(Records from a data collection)
:::::
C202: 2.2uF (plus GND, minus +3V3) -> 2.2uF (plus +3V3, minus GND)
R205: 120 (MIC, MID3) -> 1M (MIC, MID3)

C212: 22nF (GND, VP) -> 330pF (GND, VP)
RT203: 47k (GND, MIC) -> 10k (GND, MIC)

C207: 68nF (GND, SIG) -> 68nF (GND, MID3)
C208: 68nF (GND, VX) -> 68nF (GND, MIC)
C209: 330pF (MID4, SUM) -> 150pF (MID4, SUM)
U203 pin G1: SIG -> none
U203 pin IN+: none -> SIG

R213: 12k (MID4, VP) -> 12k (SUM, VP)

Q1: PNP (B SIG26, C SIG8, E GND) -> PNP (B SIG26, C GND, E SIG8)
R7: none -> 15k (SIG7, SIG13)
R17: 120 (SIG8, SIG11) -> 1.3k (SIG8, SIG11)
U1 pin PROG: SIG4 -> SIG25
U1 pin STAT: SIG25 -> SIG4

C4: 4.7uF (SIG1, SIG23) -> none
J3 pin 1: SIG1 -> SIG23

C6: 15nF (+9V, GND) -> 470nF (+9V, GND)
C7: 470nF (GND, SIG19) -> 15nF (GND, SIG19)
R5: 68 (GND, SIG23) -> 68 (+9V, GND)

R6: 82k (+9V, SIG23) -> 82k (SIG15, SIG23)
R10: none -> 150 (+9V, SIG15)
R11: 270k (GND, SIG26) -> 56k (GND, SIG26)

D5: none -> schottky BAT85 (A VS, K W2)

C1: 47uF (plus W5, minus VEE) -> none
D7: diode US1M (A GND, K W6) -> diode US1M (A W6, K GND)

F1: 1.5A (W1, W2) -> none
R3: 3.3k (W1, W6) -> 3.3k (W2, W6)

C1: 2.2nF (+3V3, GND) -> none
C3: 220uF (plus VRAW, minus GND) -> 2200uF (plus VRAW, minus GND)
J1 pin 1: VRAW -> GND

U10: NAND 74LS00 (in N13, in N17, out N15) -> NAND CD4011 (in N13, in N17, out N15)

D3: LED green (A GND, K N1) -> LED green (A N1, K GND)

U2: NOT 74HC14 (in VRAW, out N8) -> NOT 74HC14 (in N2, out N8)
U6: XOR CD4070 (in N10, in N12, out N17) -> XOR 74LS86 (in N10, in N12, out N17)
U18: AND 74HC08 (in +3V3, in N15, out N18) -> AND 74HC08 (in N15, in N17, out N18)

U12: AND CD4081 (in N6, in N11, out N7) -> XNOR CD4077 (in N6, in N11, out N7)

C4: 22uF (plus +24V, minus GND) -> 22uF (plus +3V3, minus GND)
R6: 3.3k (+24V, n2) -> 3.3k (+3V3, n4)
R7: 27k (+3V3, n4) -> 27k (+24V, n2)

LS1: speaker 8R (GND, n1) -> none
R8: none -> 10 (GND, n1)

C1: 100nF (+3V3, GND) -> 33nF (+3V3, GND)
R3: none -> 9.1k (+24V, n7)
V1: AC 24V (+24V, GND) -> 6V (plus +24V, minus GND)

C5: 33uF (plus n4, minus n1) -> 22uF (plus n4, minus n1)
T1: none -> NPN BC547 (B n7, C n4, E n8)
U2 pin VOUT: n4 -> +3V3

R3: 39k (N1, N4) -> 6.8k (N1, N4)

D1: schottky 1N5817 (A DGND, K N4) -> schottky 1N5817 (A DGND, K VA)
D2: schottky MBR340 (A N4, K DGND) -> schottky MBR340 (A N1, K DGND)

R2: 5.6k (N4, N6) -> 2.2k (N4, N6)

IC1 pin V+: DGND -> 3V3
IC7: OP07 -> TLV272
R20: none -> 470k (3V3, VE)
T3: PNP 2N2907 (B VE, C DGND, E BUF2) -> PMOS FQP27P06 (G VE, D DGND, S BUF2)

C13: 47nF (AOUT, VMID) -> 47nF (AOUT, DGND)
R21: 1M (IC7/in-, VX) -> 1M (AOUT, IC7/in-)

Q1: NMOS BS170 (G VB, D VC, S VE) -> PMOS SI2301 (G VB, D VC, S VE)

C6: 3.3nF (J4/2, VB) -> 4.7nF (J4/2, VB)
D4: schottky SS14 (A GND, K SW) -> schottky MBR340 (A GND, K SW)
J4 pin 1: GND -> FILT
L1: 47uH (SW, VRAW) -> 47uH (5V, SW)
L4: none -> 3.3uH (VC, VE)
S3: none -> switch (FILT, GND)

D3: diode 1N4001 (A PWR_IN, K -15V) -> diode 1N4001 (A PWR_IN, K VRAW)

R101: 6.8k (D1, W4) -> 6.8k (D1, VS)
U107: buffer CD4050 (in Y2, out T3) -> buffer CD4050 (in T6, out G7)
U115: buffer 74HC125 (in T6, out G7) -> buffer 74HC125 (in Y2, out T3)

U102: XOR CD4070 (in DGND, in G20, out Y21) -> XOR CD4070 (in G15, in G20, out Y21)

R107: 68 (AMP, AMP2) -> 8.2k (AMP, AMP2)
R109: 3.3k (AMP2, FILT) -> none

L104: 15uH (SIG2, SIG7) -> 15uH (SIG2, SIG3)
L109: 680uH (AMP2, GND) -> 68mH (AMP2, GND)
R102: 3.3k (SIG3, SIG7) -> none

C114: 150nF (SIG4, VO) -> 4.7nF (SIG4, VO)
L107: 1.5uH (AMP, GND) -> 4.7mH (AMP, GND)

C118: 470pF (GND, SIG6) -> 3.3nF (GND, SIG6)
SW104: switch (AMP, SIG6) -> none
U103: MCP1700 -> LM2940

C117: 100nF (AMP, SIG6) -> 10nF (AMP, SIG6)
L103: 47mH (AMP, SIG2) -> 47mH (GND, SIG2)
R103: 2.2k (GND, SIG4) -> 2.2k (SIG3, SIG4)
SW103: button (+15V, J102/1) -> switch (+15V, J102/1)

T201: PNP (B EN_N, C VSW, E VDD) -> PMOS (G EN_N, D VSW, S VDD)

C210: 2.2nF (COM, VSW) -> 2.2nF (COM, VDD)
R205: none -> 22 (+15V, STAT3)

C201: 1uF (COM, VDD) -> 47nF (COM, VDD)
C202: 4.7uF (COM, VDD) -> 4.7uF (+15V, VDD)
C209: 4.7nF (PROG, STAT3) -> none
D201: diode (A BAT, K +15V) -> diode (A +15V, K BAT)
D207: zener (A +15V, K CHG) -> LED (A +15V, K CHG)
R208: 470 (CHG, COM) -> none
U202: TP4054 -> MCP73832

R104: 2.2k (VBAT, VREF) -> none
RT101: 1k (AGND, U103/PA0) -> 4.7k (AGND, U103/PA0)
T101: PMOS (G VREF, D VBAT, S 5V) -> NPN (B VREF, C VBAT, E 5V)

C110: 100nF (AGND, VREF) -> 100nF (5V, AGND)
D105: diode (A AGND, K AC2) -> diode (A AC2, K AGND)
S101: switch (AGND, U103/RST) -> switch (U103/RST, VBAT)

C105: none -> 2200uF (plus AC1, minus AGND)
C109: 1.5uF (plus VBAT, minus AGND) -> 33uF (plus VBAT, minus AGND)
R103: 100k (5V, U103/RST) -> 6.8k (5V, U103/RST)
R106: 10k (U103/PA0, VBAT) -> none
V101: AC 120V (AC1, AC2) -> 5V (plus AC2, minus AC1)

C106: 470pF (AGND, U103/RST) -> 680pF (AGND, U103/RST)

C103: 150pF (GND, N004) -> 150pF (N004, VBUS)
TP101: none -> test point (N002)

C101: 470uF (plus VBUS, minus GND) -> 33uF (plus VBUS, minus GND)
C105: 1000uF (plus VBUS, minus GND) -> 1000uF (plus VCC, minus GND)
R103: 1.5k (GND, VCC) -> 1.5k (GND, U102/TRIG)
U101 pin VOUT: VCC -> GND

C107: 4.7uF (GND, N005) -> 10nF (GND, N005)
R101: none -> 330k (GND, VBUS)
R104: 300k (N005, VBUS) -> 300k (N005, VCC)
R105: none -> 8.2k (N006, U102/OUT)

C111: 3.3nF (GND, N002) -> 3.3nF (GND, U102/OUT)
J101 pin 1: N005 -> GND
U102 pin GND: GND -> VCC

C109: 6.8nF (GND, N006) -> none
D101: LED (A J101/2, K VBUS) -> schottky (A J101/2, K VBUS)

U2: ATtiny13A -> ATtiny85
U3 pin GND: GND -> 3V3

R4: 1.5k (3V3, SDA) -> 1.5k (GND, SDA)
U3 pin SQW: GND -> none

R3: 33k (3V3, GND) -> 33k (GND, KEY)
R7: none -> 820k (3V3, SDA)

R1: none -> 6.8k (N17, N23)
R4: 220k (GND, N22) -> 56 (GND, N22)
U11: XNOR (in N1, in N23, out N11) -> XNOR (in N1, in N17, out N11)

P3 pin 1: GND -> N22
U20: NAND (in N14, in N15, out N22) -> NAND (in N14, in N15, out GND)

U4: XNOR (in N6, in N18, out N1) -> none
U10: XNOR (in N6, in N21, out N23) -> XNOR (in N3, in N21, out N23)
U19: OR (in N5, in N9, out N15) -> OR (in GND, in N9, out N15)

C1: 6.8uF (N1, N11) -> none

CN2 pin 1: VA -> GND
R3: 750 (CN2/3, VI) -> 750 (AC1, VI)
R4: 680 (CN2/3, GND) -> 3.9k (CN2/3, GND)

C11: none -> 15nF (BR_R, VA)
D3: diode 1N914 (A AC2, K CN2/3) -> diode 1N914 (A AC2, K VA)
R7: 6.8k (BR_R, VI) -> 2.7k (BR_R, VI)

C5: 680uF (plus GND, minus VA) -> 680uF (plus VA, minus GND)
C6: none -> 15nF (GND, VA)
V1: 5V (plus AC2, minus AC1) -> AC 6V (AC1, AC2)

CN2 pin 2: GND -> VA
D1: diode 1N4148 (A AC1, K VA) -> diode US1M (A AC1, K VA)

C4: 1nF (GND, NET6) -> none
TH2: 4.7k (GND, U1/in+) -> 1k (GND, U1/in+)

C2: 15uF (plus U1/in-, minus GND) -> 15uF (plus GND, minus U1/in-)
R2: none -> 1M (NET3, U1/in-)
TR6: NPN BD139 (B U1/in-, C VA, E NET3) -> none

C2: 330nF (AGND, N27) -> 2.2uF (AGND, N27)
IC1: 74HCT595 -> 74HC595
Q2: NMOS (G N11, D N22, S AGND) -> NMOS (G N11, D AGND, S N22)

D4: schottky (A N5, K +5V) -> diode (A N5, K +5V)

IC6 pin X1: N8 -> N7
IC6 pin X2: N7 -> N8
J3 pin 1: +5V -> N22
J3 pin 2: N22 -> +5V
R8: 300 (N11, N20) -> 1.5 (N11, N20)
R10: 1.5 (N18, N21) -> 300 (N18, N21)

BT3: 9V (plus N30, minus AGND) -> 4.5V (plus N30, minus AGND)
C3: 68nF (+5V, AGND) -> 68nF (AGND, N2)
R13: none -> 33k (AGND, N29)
:::::
» **WHAT TO DO**:
Work out how many lines above contain "PMOS", then write only that number.

» **REPLY TO THE EXERCISE**:
4